• The task
Output every line of the items below word for word, leaving the pictures out.

(Extracted data entries)
════════
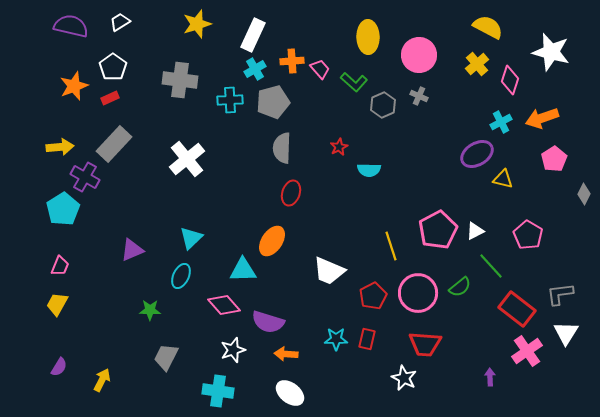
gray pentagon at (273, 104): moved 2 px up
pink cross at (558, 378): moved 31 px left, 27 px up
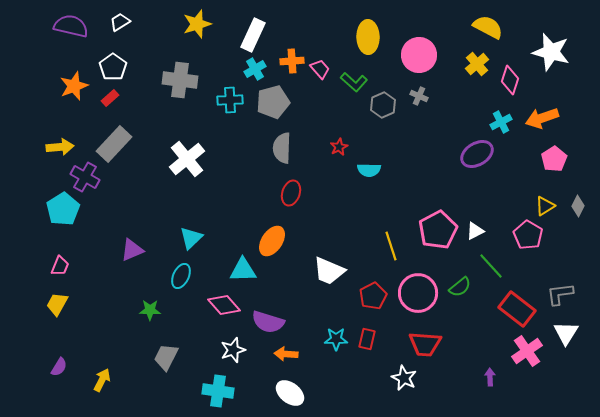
red rectangle at (110, 98): rotated 18 degrees counterclockwise
yellow triangle at (503, 179): moved 42 px right, 27 px down; rotated 45 degrees counterclockwise
gray diamond at (584, 194): moved 6 px left, 12 px down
════════
• Answer to the task
gray pentagon at (273, 104): moved 2 px up
pink cross at (558, 378): moved 31 px left, 27 px up
red rectangle at (110, 98): rotated 18 degrees counterclockwise
yellow triangle at (503, 179): moved 42 px right, 27 px down; rotated 45 degrees counterclockwise
gray diamond at (584, 194): moved 6 px left, 12 px down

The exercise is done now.